Starting with the line that contains "BT101: 6V (plus" and stopping after the line that contains "R101: 4.7k (BUF, VOL) -> 4.7k (SIG, VOL)", return each line below exactly as written, with no others.

INFORMATION GIVEN »
··········

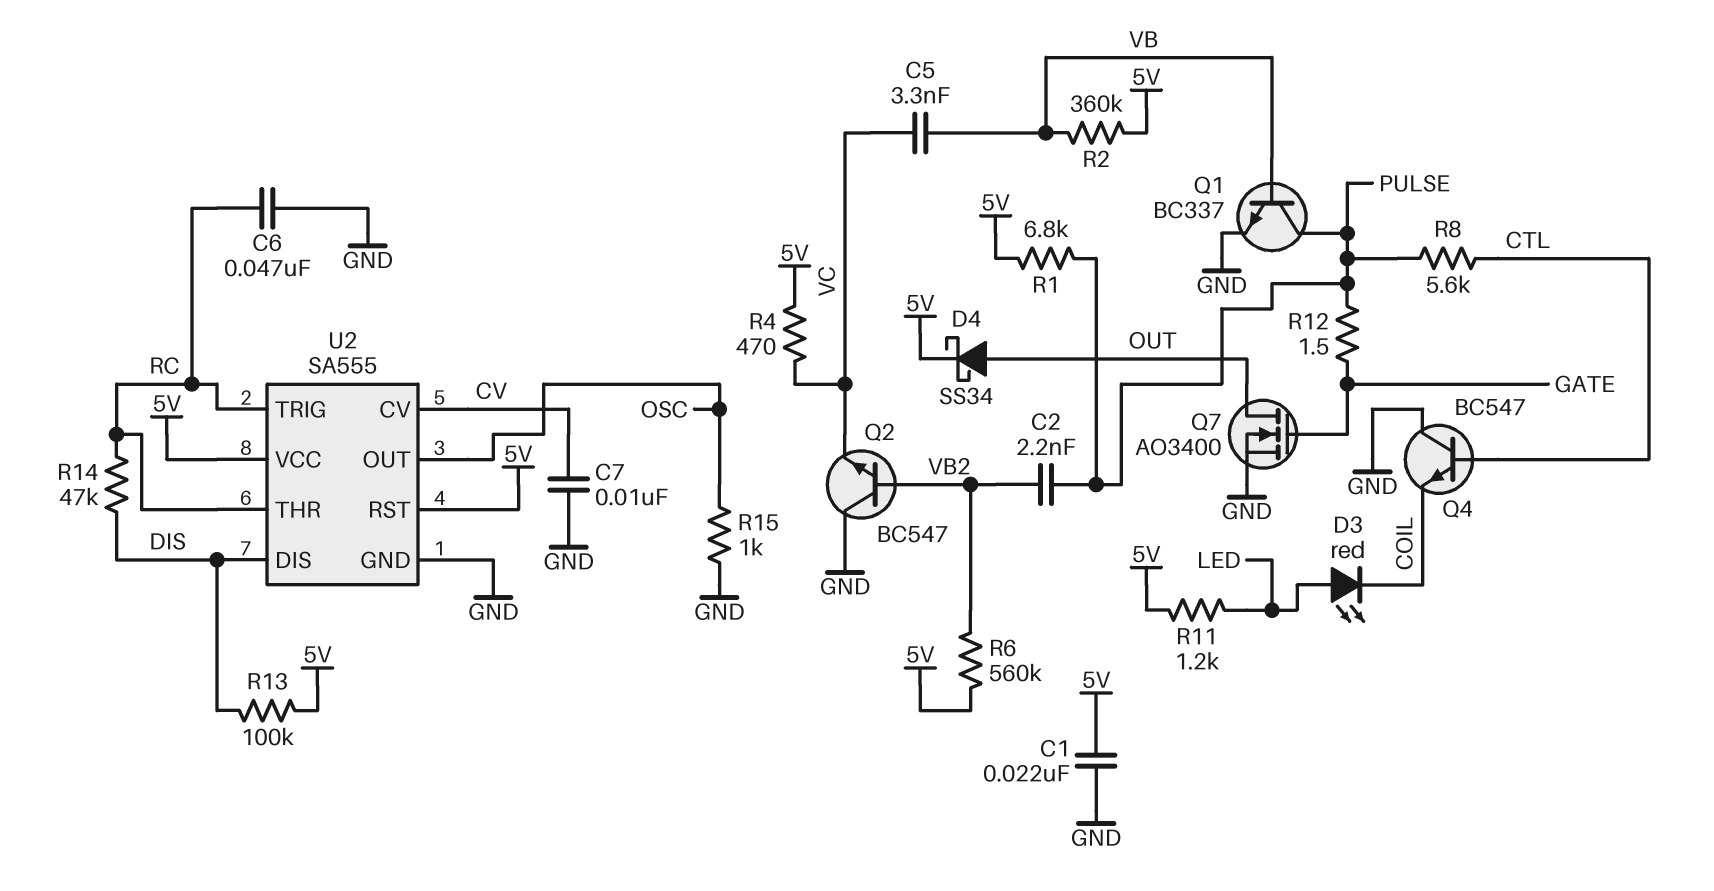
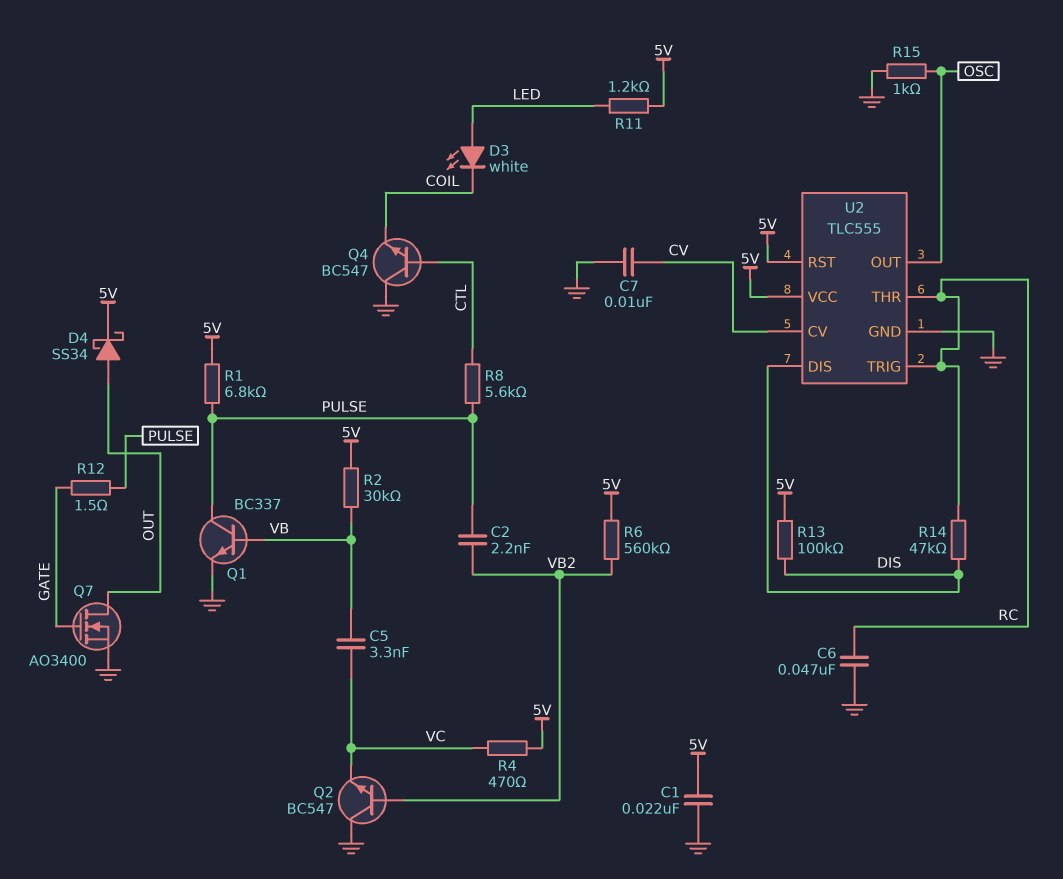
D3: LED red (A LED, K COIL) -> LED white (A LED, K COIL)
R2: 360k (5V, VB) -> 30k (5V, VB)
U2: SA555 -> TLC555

··········

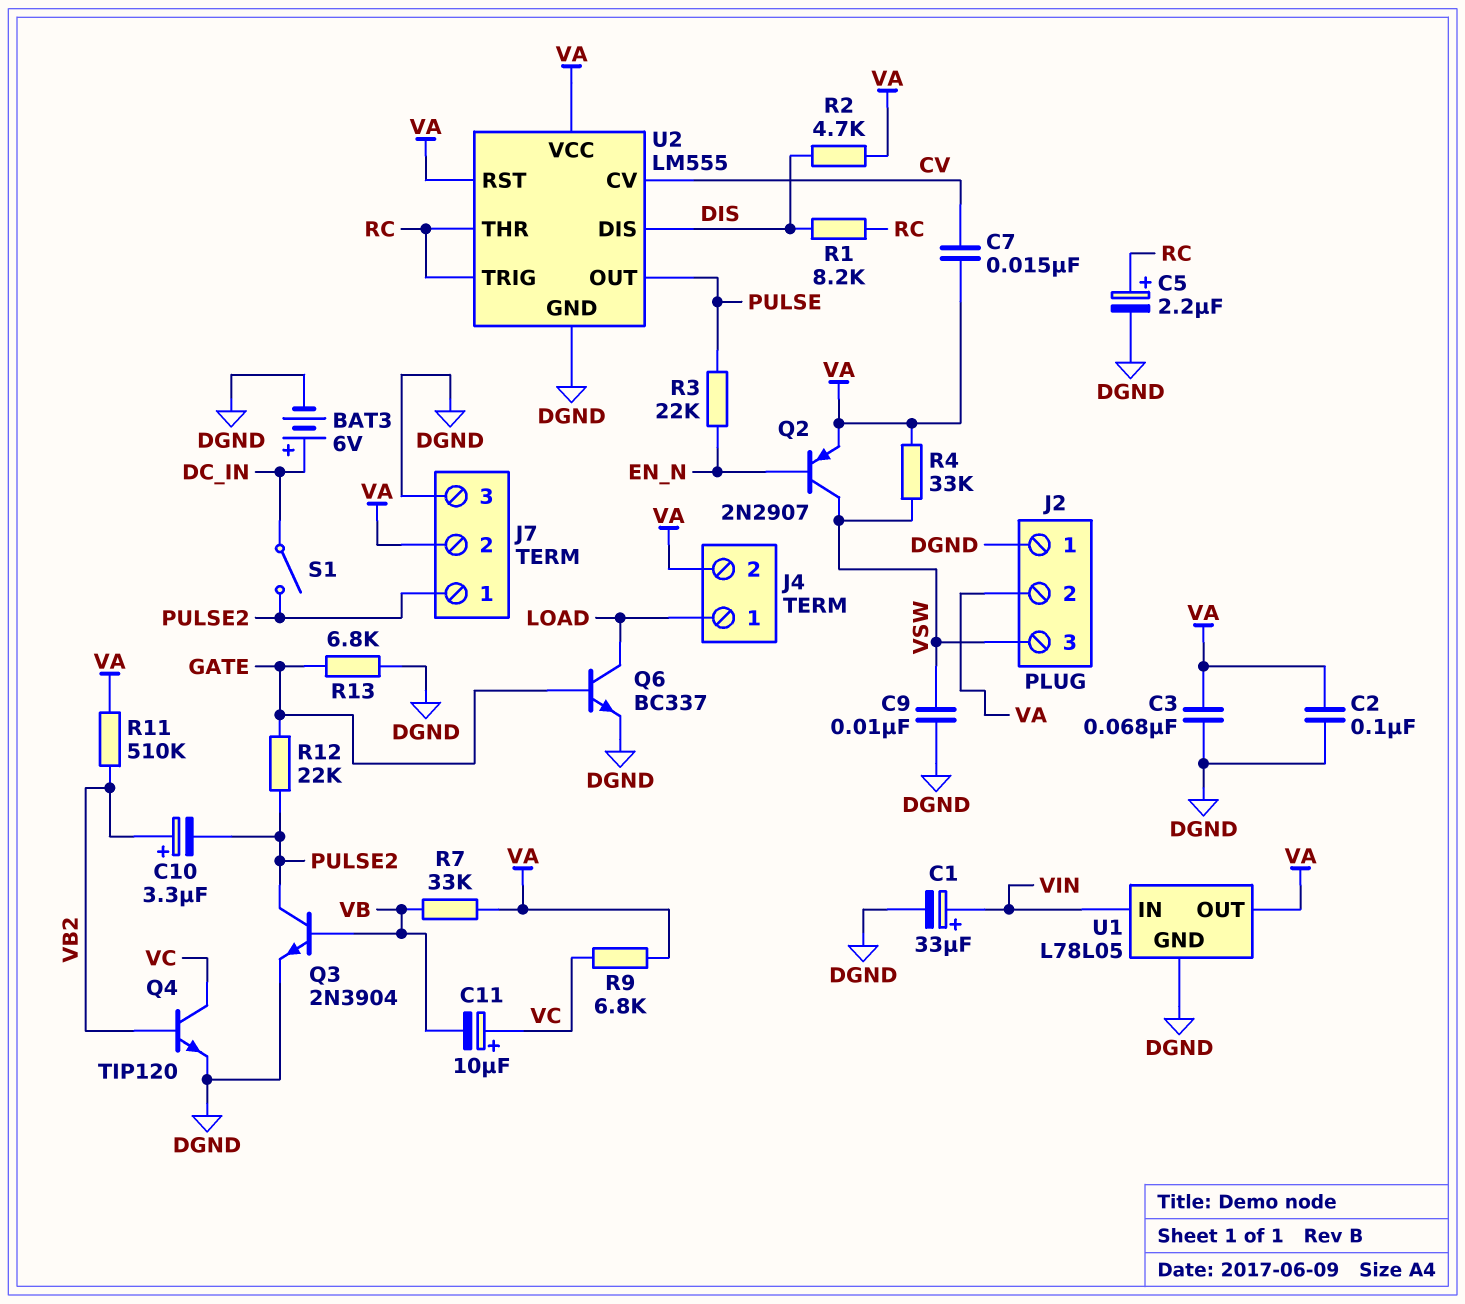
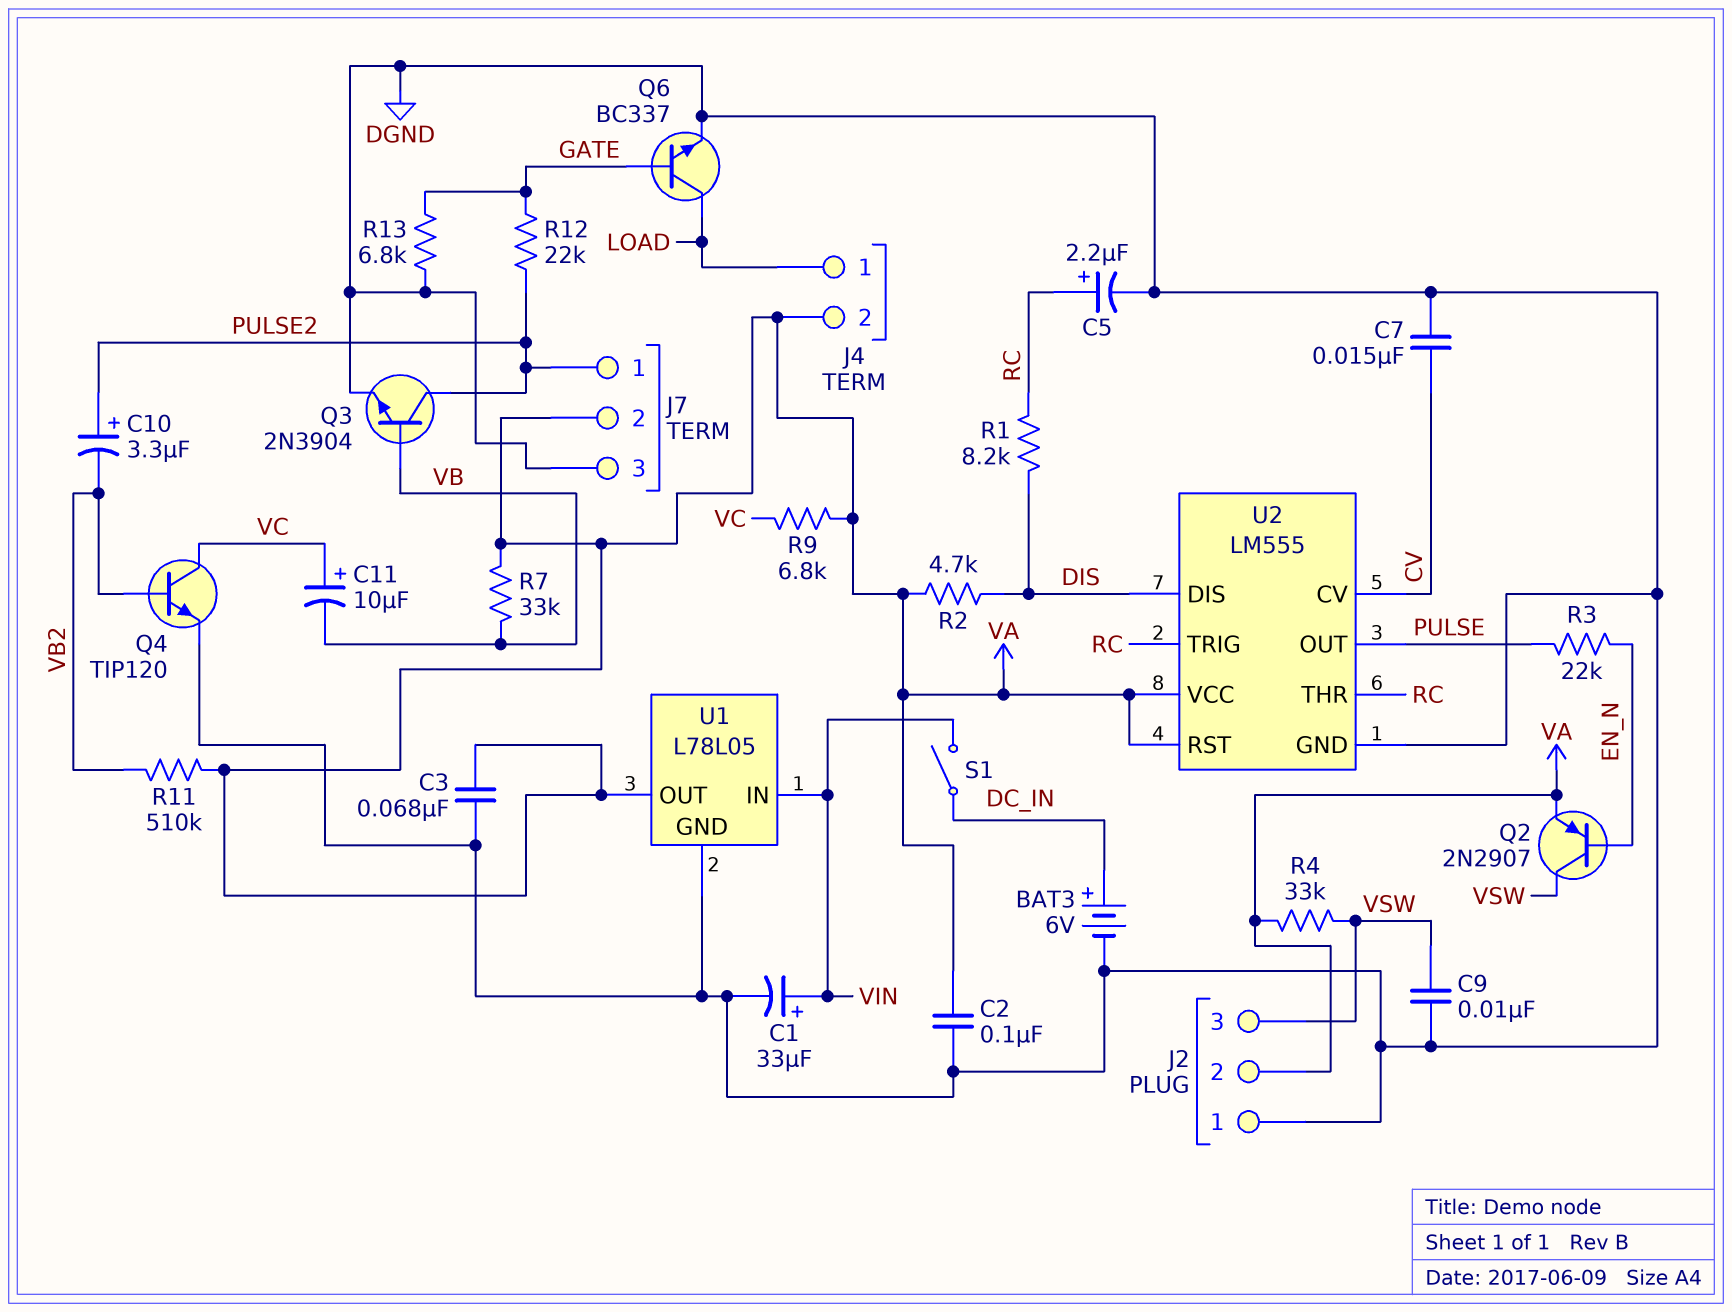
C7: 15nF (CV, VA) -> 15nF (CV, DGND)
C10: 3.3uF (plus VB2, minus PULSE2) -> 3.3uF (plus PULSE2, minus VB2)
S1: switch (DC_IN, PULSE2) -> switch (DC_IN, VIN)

··········

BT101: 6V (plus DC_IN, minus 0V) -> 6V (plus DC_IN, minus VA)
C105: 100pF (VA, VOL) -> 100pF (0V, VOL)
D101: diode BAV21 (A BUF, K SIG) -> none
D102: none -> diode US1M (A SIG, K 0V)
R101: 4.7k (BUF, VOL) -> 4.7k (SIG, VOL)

··········

EXERCISE OUTPUT »
BT101: 6V (plus DC_IN, minus 0V) -> 6V (plus DC_IN, minus VA)
C105: 100pF (VA, VOL) -> 100pF (0V, VOL)
D101: diode BAV21 (A BUF, K SIG) -> none
D102: none -> diode US1M (A SIG, K 0V)
R101: 4.7k (BUF, VOL) -> 4.7k (SIG, VOL)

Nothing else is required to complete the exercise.